- **What this task involves**
Please output all of the entries exactly and omit any images they hold.

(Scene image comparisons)
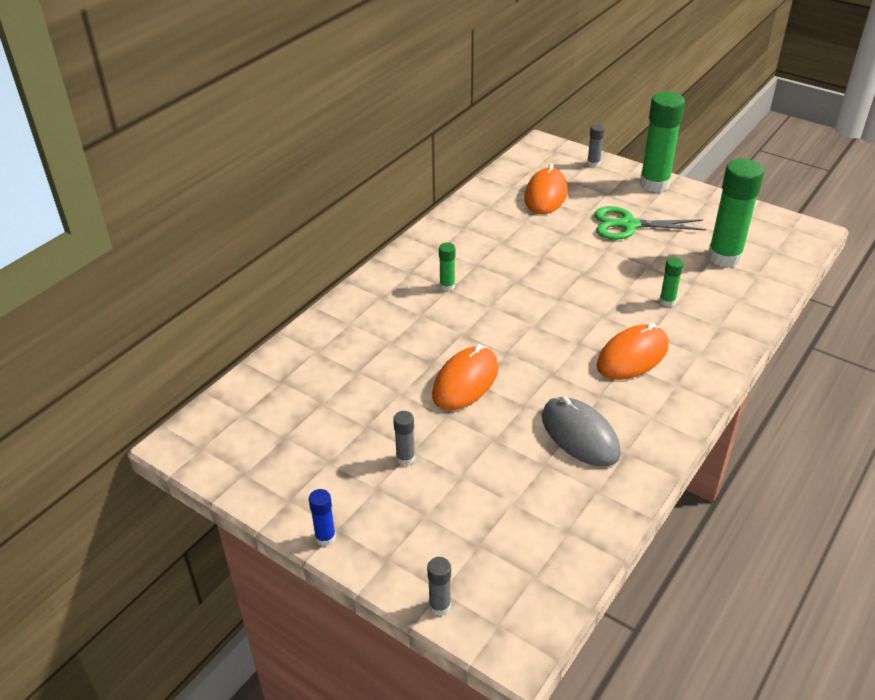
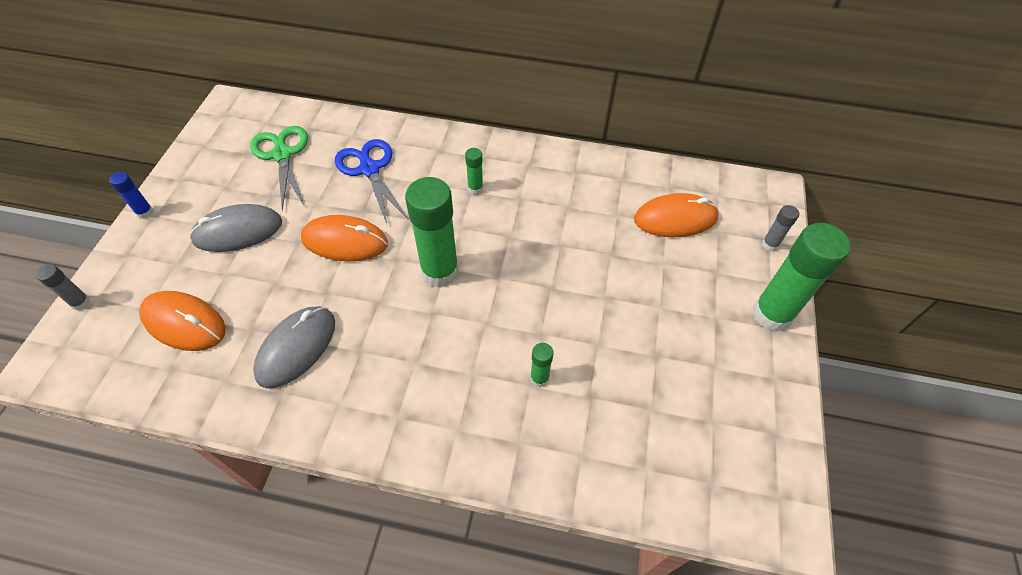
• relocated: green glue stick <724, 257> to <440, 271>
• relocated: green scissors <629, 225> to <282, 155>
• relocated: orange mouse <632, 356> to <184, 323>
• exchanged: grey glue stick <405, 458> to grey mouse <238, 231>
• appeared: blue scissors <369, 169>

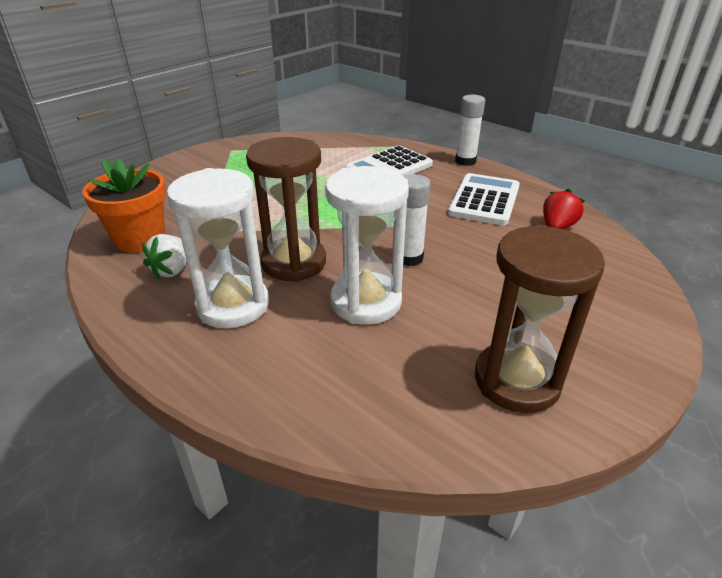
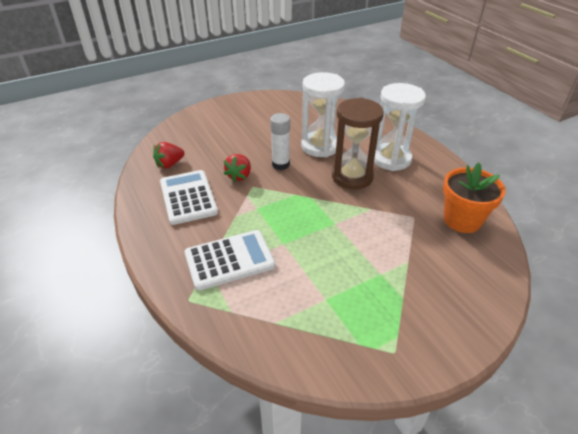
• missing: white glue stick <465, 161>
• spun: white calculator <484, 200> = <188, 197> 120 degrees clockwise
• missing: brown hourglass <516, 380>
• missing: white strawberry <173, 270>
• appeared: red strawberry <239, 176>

- **Solved exercise**
• relocated: green glue stick <724, 257> to <440, 271>
• relocated: green scissors <629, 225> to <282, 155>
• relocated: orange mouse <632, 356> to <184, 323>
• exchanged: grey glue stick <405, 458> to grey mouse <238, 231>
• appeared: blue scissors <369, 169>

• missing: white glue stick <465, 161>
• spun: white calculator <484, 200> = <188, 197> 120 degrees clockwise
• missing: brown hourglass <516, 380>
• missing: white strawberry <173, 270>
• appeared: red strawberry <239, 176>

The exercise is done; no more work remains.